Polecenie → Wypisz bez zmian wiersze od tego, który zawiera „Image resolution: width=960 pixels, height=540 pixels. What”, aż do ostatniego wiersza poniżej, włącznie z oboma.

Wiersze →
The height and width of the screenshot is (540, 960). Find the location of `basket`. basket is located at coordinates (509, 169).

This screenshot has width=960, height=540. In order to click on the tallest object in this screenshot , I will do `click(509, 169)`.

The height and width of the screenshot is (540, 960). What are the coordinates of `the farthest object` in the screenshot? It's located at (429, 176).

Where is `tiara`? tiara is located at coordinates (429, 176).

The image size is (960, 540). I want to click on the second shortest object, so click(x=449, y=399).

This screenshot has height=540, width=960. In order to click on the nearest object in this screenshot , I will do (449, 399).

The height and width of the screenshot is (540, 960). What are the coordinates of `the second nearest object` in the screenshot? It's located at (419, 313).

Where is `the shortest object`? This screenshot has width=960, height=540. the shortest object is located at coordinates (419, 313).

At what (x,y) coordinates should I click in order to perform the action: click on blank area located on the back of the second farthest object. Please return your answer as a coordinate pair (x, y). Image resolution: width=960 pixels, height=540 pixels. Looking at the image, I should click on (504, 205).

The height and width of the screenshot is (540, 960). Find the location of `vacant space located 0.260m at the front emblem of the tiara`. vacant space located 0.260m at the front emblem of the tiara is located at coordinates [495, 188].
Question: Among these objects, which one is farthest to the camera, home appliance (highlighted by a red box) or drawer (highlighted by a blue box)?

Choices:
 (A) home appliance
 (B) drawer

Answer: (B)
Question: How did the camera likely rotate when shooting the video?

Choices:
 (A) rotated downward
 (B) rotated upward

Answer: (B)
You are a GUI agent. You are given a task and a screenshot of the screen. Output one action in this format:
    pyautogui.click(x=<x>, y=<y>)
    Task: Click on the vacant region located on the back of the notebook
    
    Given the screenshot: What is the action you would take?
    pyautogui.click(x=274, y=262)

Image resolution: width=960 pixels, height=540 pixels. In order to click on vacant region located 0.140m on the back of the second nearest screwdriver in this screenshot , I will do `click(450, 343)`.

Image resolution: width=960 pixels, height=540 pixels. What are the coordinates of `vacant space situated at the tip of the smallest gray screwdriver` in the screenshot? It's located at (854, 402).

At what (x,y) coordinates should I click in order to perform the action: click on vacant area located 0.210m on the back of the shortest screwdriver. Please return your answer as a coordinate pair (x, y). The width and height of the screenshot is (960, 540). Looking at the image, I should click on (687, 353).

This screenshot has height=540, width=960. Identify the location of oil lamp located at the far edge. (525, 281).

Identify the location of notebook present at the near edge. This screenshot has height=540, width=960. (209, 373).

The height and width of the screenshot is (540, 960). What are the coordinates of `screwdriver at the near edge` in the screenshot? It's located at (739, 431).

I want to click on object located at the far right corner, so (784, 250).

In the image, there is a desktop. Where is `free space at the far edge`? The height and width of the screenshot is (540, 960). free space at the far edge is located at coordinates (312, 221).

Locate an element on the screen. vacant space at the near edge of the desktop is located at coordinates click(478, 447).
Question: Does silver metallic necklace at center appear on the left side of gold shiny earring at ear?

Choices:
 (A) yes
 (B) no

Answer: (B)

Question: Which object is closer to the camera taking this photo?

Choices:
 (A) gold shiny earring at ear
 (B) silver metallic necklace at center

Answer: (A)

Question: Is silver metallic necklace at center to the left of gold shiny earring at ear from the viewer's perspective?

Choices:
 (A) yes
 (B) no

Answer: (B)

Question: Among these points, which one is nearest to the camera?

Rozwiązanie →
Image resolution: width=960 pixels, height=540 pixels. What are the coordinates of `vacant space situated at the tip of the smallest gray screwdriver` in the screenshot? It's located at (854, 402).

At what (x,y) coordinates should I click in order to perform the action: click on vacant area located 0.210m on the back of the shortest screwdriver. Please return your answer as a coordinate pair (x, y). The width and height of the screenshot is (960, 540). Looking at the image, I should click on (687, 353).

This screenshot has height=540, width=960. Identify the location of oil lamp located at the far edge. (525, 281).

Identify the location of notebook present at the near edge. This screenshot has height=540, width=960. (209, 373).

The height and width of the screenshot is (540, 960). What are the coordinates of `screwdriver at the near edge` in the screenshot? It's located at (739, 431).

I want to click on object located at the far right corner, so (784, 250).

In the image, there is a desktop. Where is `free space at the far edge`? The height and width of the screenshot is (540, 960). free space at the far edge is located at coordinates (312, 221).

Locate an element on the screen. vacant space at the near edge of the desktop is located at coordinates click(478, 447).
Question: Does silver metallic necklace at center appear on the left side of gold shiny earring at ear?

Choices:
 (A) yes
 (B) no

Answer: (B)

Question: Which object is closer to the camera taking this photo?

Choices:
 (A) gold shiny earring at ear
 (B) silver metallic necklace at center

Answer: (A)

Question: Is silver metallic necklace at center to the left of gold shiny earring at ear from the viewer's perspective?

Choices:
 (A) yes
 (B) no

Answer: (B)

Question: Among these points, which one is nearest to the camera?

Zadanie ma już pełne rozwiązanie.